THE PROBLEM:
In the material below, identify each line bearing the word "schottky". Reproduce those lines.

WORKING DATA:
────
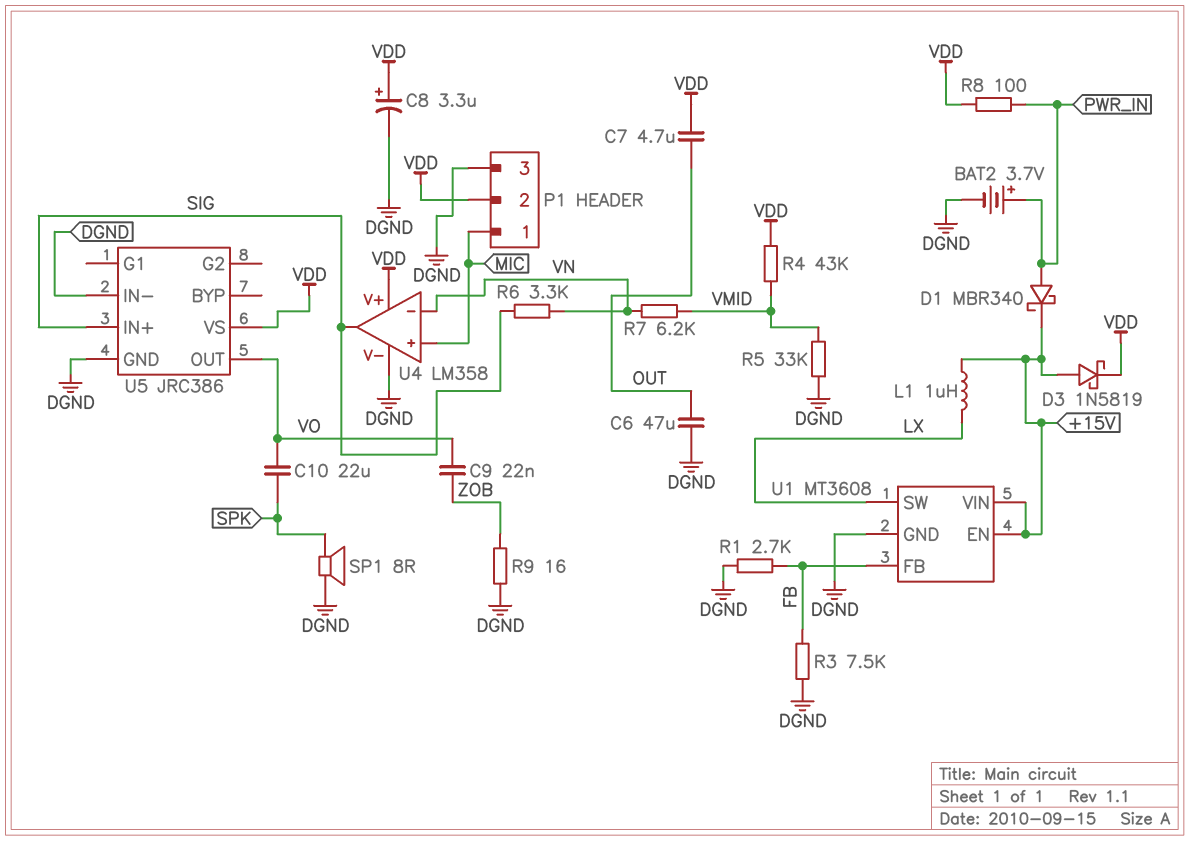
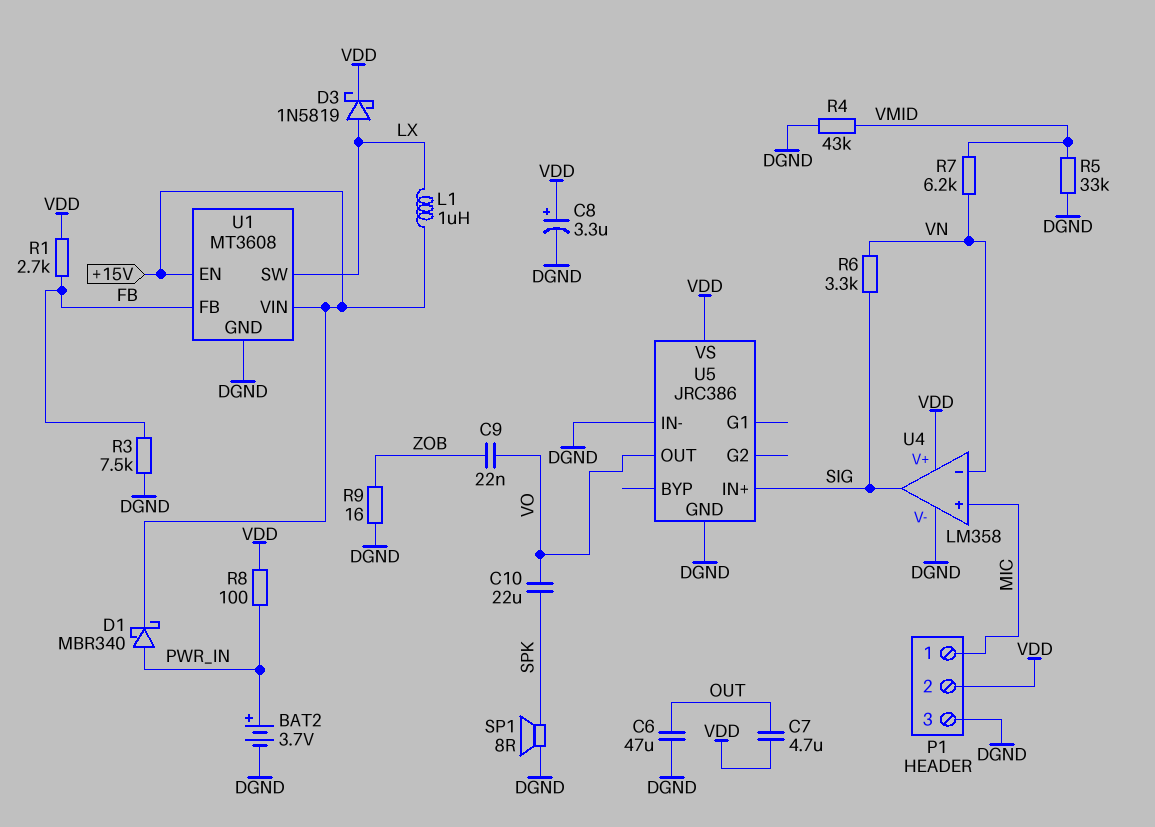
D3: schottky 1N5819 (A +15V, K VDD) -> schottky 1N5819 (A LX, K VDD)
R1: 2.7k (DGND, FB) -> 2.7k (FB, VDD)
R4: 43k (VDD, VMID) -> 43k (DGND, VMID)

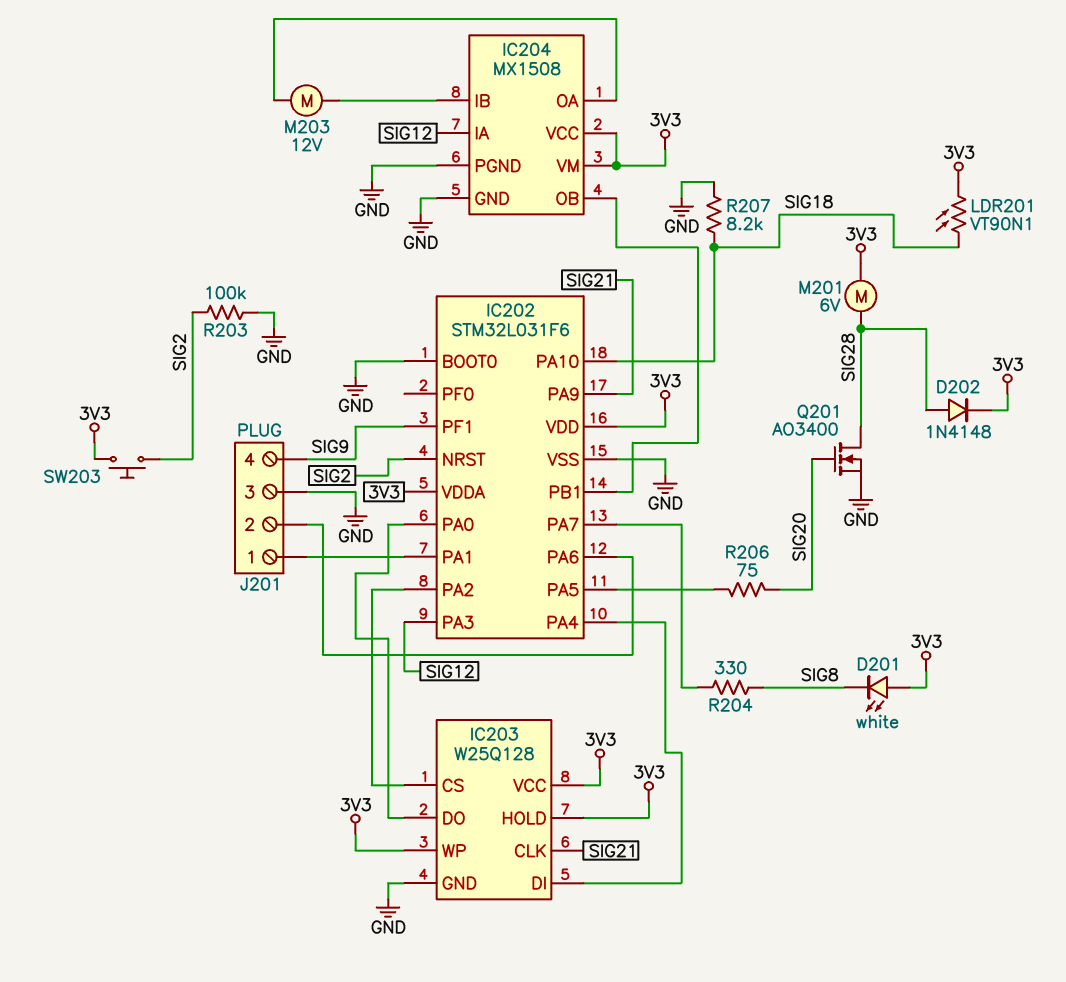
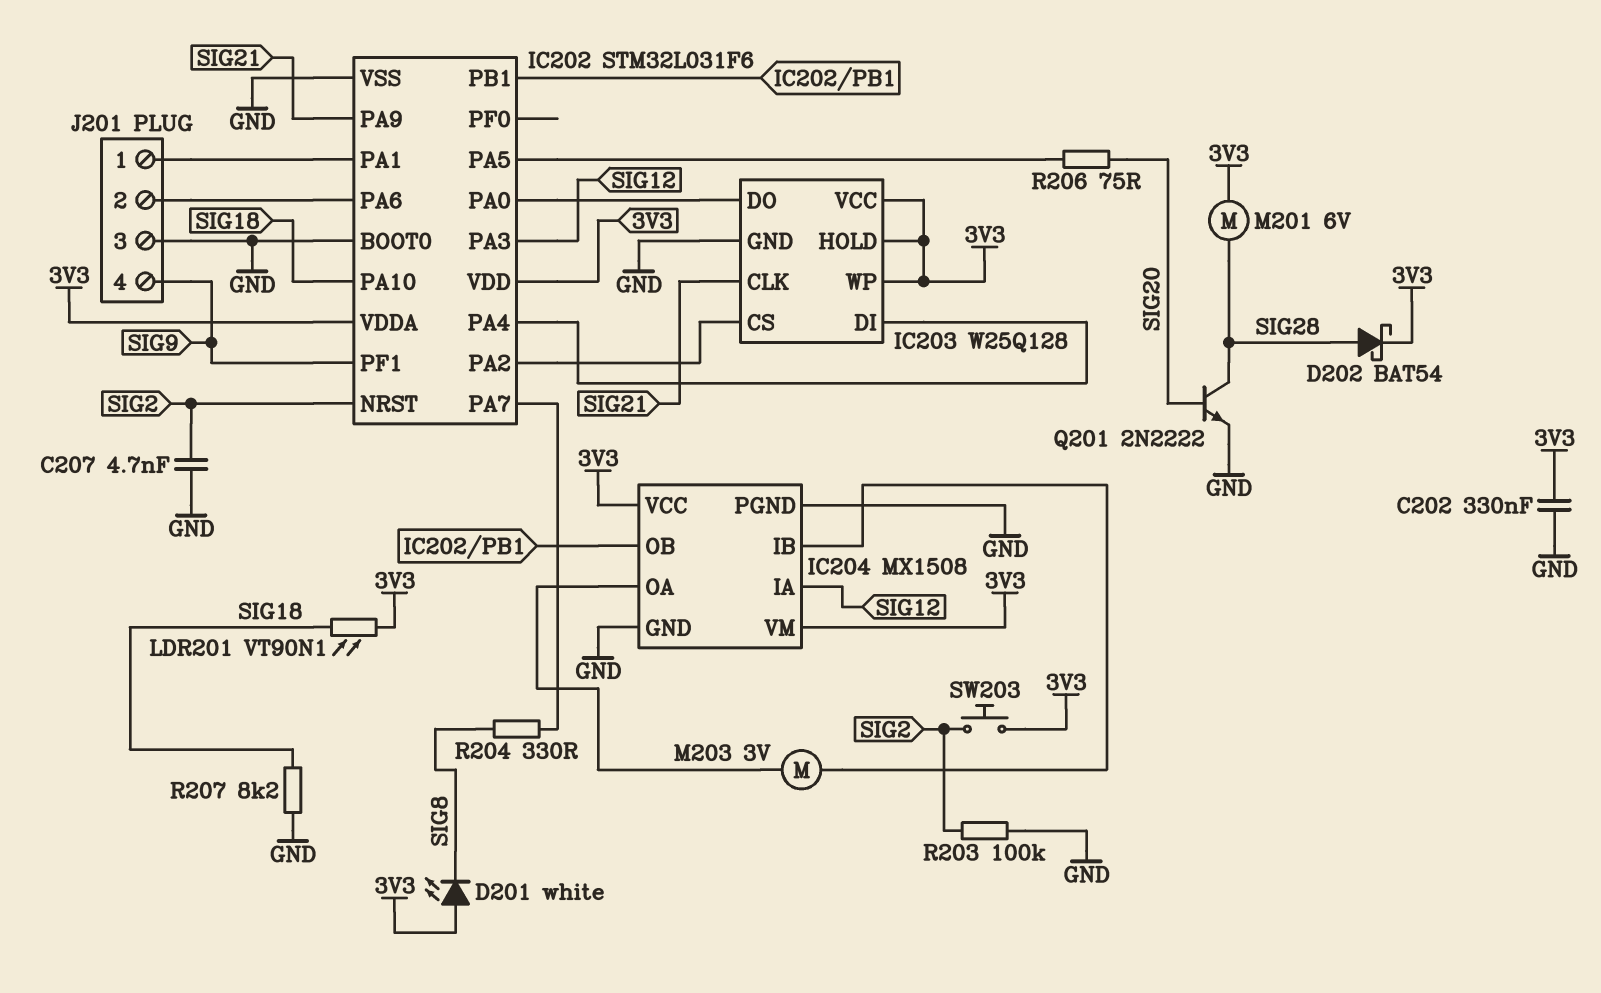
C202: none -> 330nF (3V3, GND)
C207: none -> 4.7nF (GND, SIG2)
D202: diode 1N4148 (A SIG28, K 3V3) -> schottky BAT54 (A SIG28, K 3V3)
M203: motor 12V (IC204/IB, IC204/OA) -> motor 3V (IC204/IB, IC204/OA)
Q201: NMOS AO3400 (G SIG20, D SIG28, S GND) -> NPN 2N2222 (B SIG20, C SIG28, E GND)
────
OUTPUT OF THE EXERCISE:
D3: schottky 1N5819 (A +15V, K VDD) -> schottky 1N5819 (A LX, K VDD)
D202: diode 1N4148 (A SIG28, K 3V3) -> schottky BAT54 (A SIG28, K 3V3)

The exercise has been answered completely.